----- Provided entries

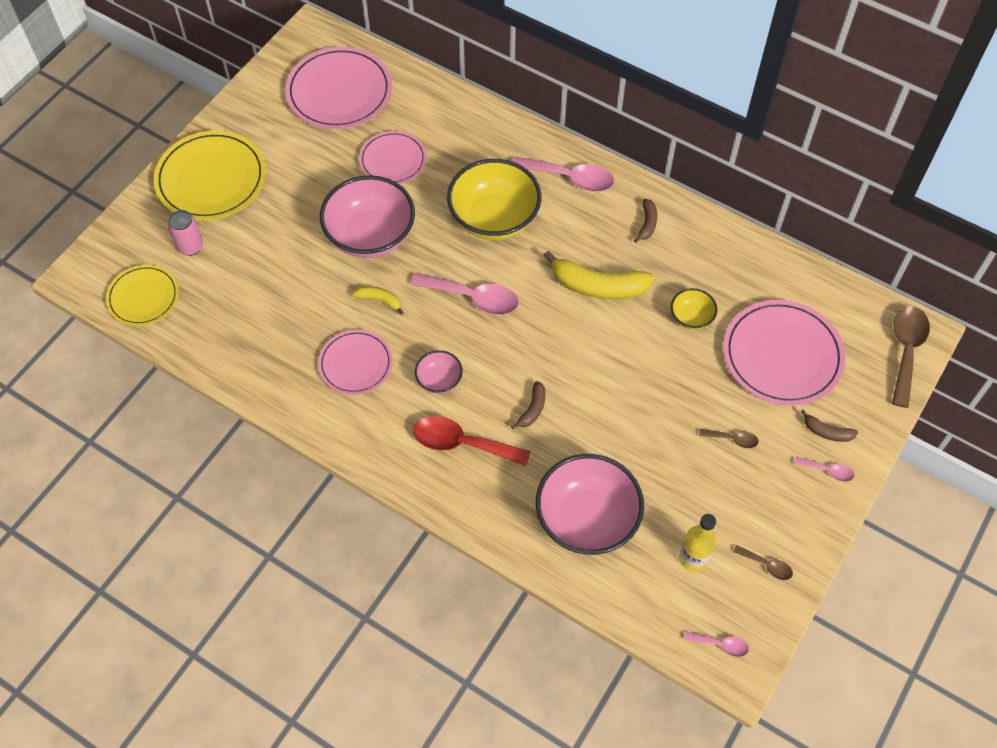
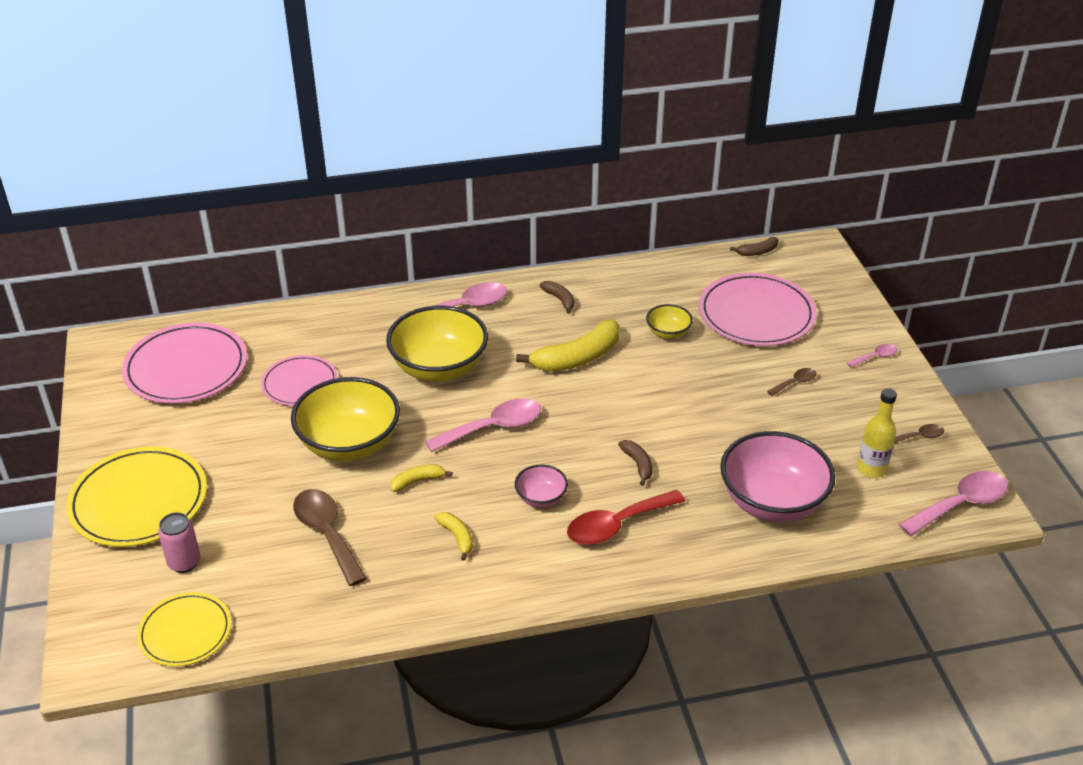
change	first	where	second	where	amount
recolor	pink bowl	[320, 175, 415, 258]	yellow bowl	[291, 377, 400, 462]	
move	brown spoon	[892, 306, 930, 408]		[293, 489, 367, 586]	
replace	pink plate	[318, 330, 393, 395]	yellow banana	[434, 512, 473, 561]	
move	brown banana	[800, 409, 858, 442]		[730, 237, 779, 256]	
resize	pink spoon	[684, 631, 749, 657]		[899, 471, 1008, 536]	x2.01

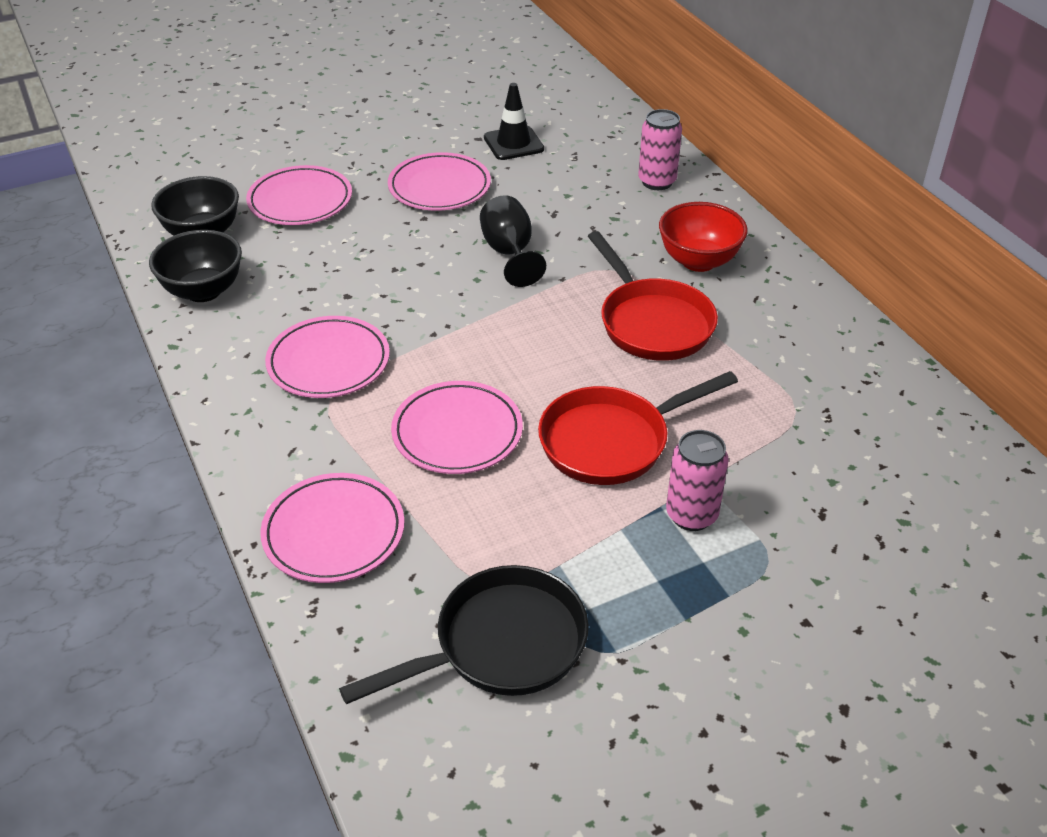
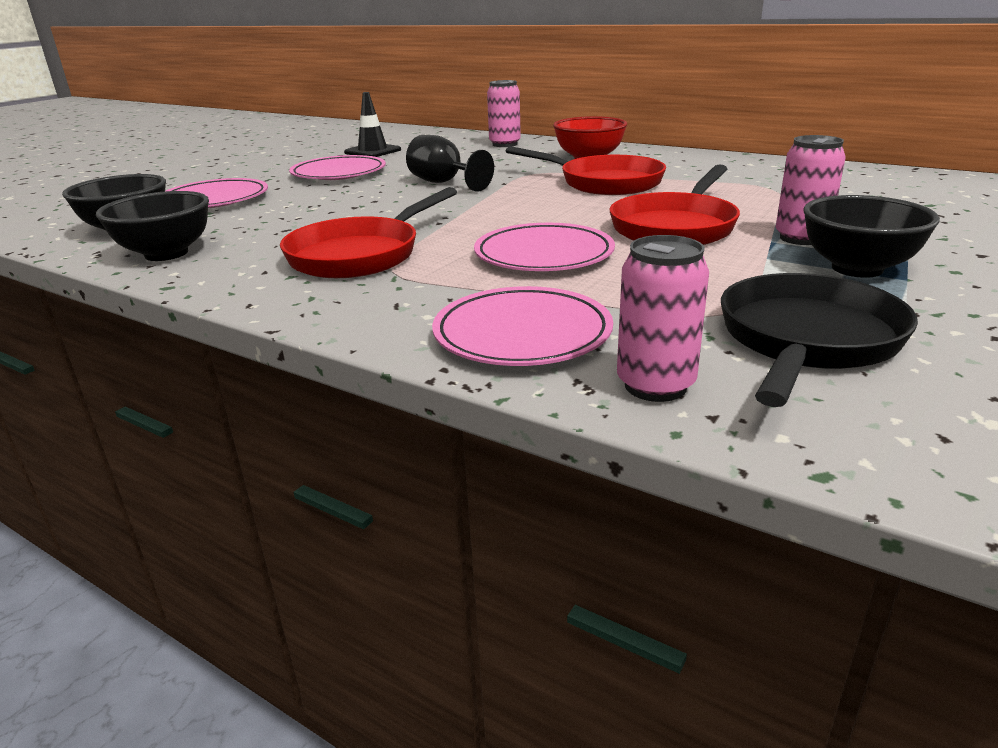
change	first	where	second	where	amount
replace	pink plate	[265, 316, 390, 398]	red pan	[280, 187, 457, 278]	
insert			pink can	[617, 235, 709, 402]	
insert			black bowl	[803, 195, 940, 278]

----------

— Assignment —
Find "banana" in the data above. Report each line where it appears.

— Exercise answer —
replace	pink plate	[318, 330, 393, 395]	yellow banana	[434, 512, 473, 561]	
move	brown banana	[800, 409, 858, 442]		[730, 237, 779, 256]	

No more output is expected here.